What is needed
Scan the entries for the word "none" and return every line that has it.

Dataset records
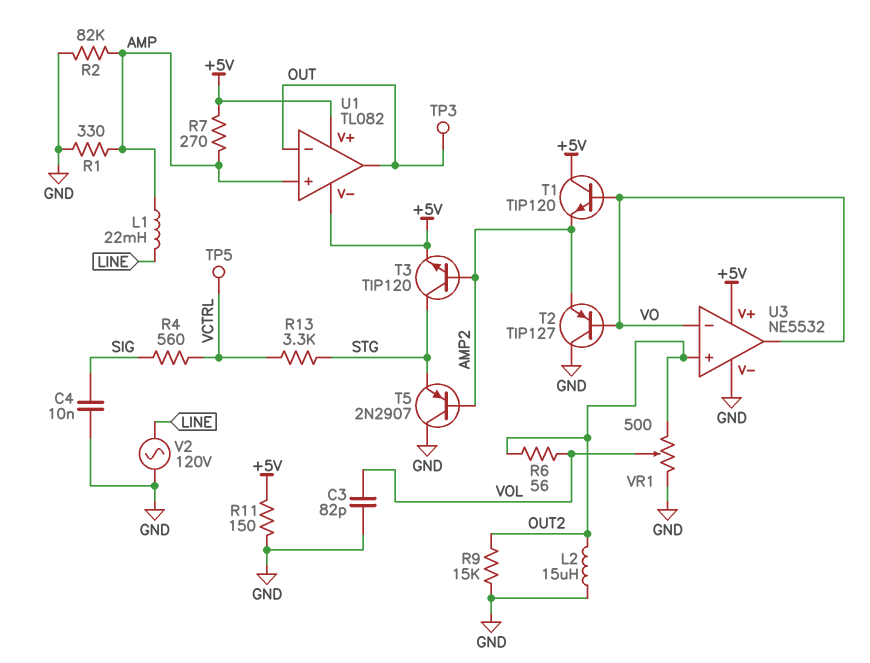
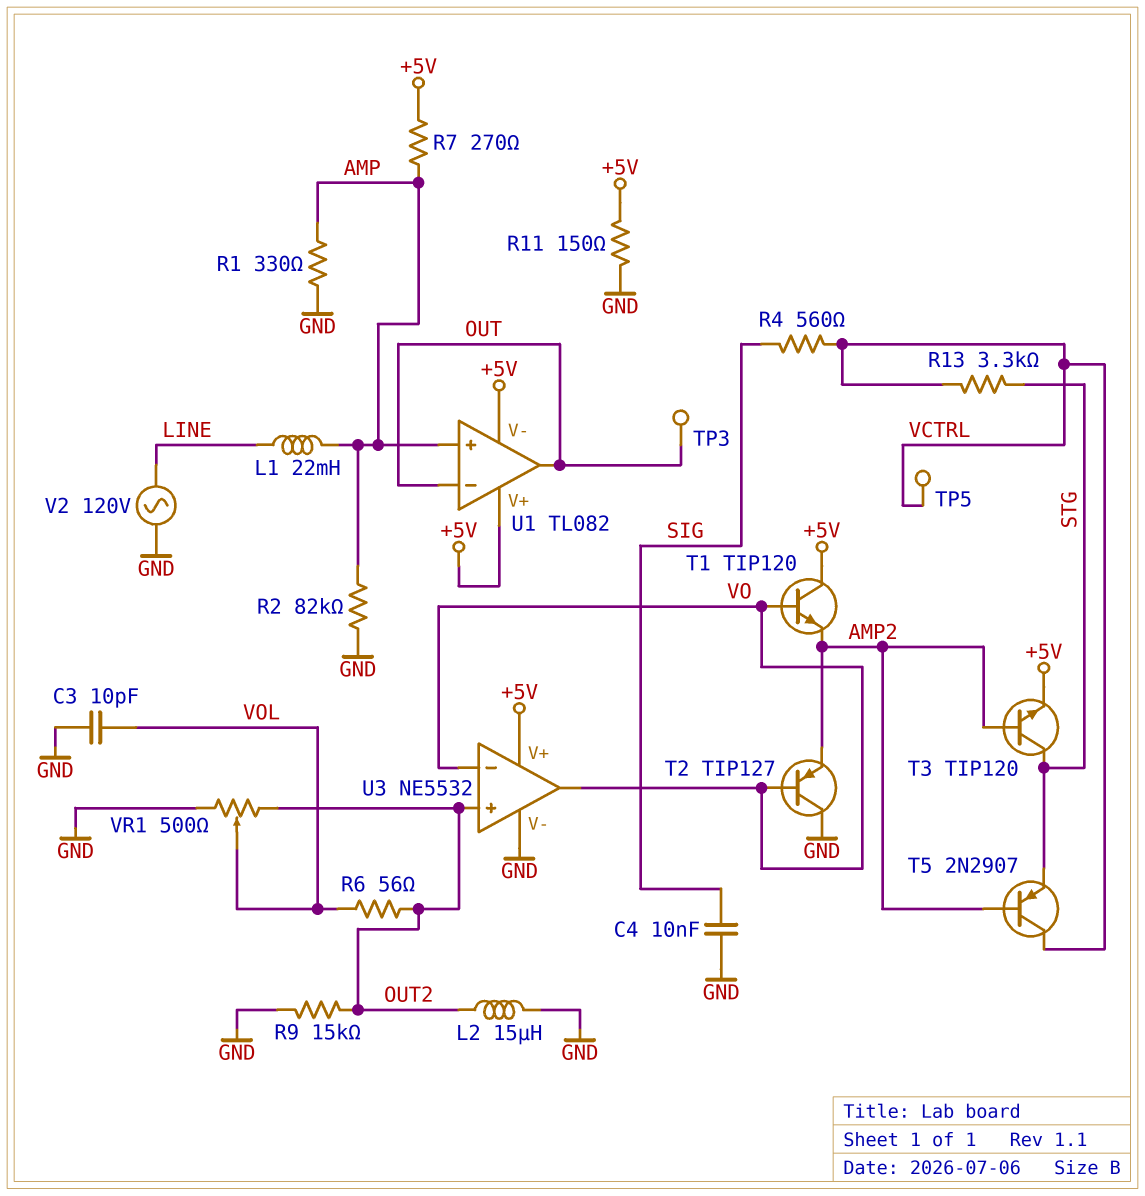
C3: 82pF (GND, VOL) -> 10pF (GND, VOL)
T5: PNP 2N2907 (B AMP2, C GND, E STG) -> PNP 2N2907 (B AMP2, C VCTRL, E STG)

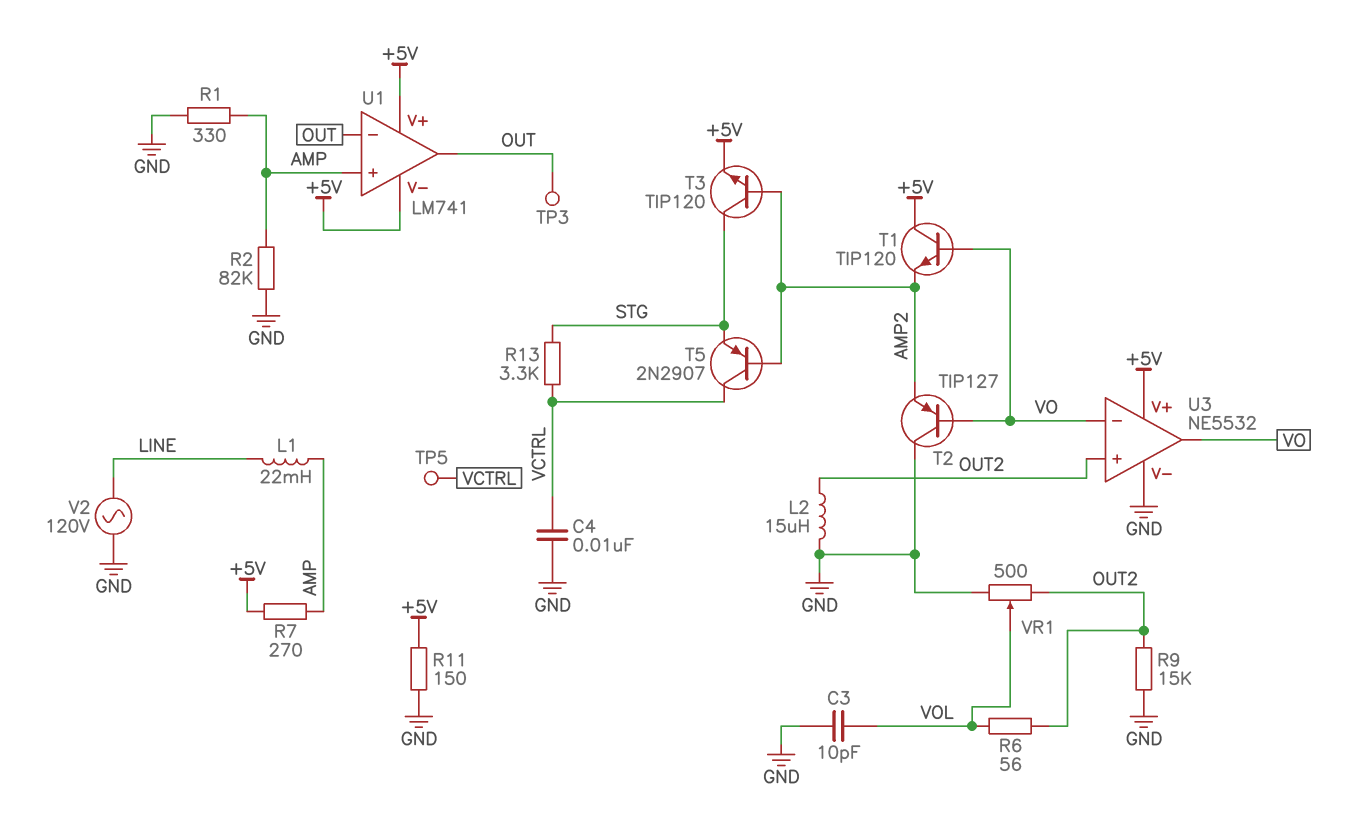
C4: 10nF (GND, SIG) -> 10nF (GND, VCTRL)
R4: 560 (SIG, VCTRL) -> none
U1: TL082 -> LM741

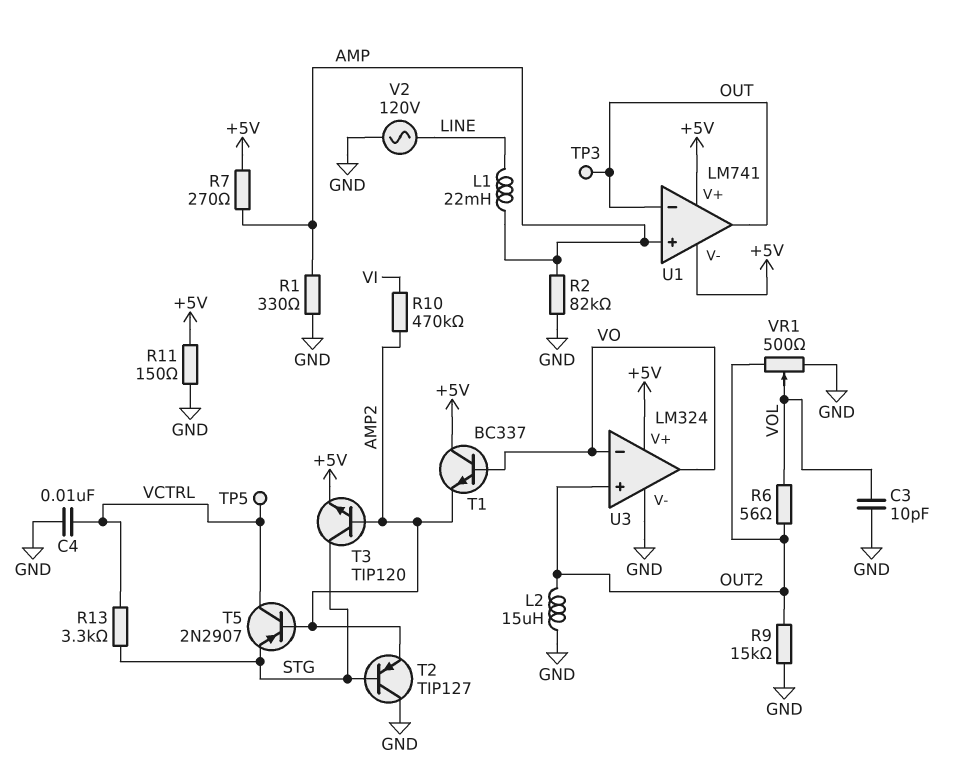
R10: none -> 470k (AMP2, VI)
T1: NPN TIP120 (B VO, C +5V, E AMP2) -> NPN BC337 (B VO, C +5V, E AMP2)
T2: PNP TIP127 (B VO, C GND, E AMP2) -> PNP TIP127 (B STG, C GND, E AMP2)
U3: NE5532 -> LM324

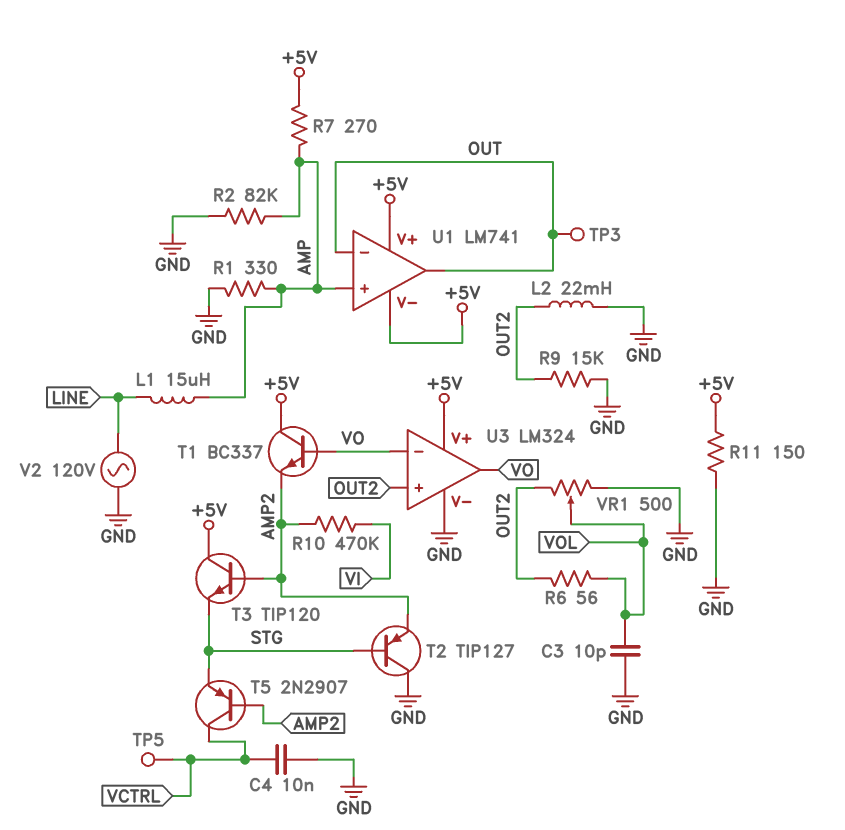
L1: 22mH (AMP, LINE) -> 15uH (AMP, LINE)
L2: 15uH (GND, OUT2) -> 22mH (GND, OUT2)
R13: 3.3k (STG, VCTRL) -> none
T3: NPN TIP120 (B AMP2, C STG, E +5V) -> NPN TIP120 (B AMP2, C +5V, E STG)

Output of the task
R4: 560 (SIG, VCTRL) -> none
R10: none -> 470k (AMP2, VI)
R13: 3.3k (STG, VCTRL) -> none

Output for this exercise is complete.